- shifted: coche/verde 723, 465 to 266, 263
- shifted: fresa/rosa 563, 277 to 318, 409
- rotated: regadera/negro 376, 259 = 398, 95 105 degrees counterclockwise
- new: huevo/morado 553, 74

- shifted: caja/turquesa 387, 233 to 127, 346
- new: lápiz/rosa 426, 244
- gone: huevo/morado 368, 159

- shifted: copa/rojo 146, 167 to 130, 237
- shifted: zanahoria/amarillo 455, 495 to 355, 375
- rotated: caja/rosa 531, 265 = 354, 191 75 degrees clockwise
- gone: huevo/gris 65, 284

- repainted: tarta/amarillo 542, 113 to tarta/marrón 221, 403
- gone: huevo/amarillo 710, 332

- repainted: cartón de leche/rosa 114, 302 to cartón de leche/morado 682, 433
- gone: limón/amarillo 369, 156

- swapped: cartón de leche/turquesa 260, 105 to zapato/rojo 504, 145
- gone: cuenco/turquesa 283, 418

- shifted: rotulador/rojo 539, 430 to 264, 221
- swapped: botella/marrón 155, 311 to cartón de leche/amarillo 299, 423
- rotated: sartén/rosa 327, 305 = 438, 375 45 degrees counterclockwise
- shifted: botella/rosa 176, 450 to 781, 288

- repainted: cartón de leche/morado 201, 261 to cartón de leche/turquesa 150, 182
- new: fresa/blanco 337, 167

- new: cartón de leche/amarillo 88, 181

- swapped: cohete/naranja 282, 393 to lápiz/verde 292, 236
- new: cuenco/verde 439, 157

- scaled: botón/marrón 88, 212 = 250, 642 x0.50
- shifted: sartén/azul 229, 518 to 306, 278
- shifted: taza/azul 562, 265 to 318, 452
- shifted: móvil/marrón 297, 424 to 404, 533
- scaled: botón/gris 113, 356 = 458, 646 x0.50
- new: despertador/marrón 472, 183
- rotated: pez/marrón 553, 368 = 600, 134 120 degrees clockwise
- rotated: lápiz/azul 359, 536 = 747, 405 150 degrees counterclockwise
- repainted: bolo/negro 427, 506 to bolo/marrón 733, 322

### Your objective
Write out the records in full, word for word.

### Task response
- shifted: coche/verde 723, 465 to 266, 263
- shifted: fresa/rosa 563, 277 to 318, 409
- rotated: regadera/negro 376, 259 = 398, 95 105 degrees counterclockwise
- new: huevo/morado 553, 74

- shifted: caja/turquesa 387, 233 to 127, 346
- new: lápiz/rosa 426, 244
- gone: huevo/morado 368, 159

- shifted: copa/rojo 146, 167 to 130, 237
- shifted: zanahoria/amarillo 455, 495 to 355, 375
- rotated: caja/rosa 531, 265 = 354, 191 75 degrees clockwise
- gone: huevo/gris 65, 284

- repainted: tarta/amarillo 542, 113 to tarta/marrón 221, 403
- gone: huevo/amarillo 710, 332

- repainted: cartón de leche/rosa 114, 302 to cartón de leche/morado 682, 433
- gone: limón/amarillo 369, 156

- swapped: cartón de leche/turquesa 260, 105 to zapato/rojo 504, 145
- gone: cuenco/turquesa 283, 418

- shifted: rotulador/rojo 539, 430 to 264, 221
- swapped: botella/marrón 155, 311 to cartón de leche/amarillo 299, 423
- rotated: sartén/rosa 327, 305 = 438, 375 45 degrees counterclockwise
- shifted: botella/rosa 176, 450 to 781, 288

- repainted: cartón de leche/morado 201, 261 to cartón de leche/turquesa 150, 182
- new: fresa/blanco 337, 167

- new: cartón de leche/amarillo 88, 181

- swapped: cohete/naranja 282, 393 to lápiz/verde 292, 236
- new: cuenco/verde 439, 157

- scaled: botón/marrón 88, 212 = 250, 642 x0.50
- shifted: sartén/azul 229, 518 to 306, 278
- shifted: taza/azul 562, 265 to 318, 452
- shifted: móvil/marrón 297, 424 to 404, 533
- scaled: botón/gris 113, 356 = 458, 646 x0.50
- new: despertador/marrón 472, 183
- rotated: pez/marrón 553, 368 = 600, 134 120 degrees clockwise
- rotated: lápiz/azul 359, 536 = 747, 405 150 degrees counterclockwise
- repainted: bolo/negro 427, 506 to bolo/marrón 733, 322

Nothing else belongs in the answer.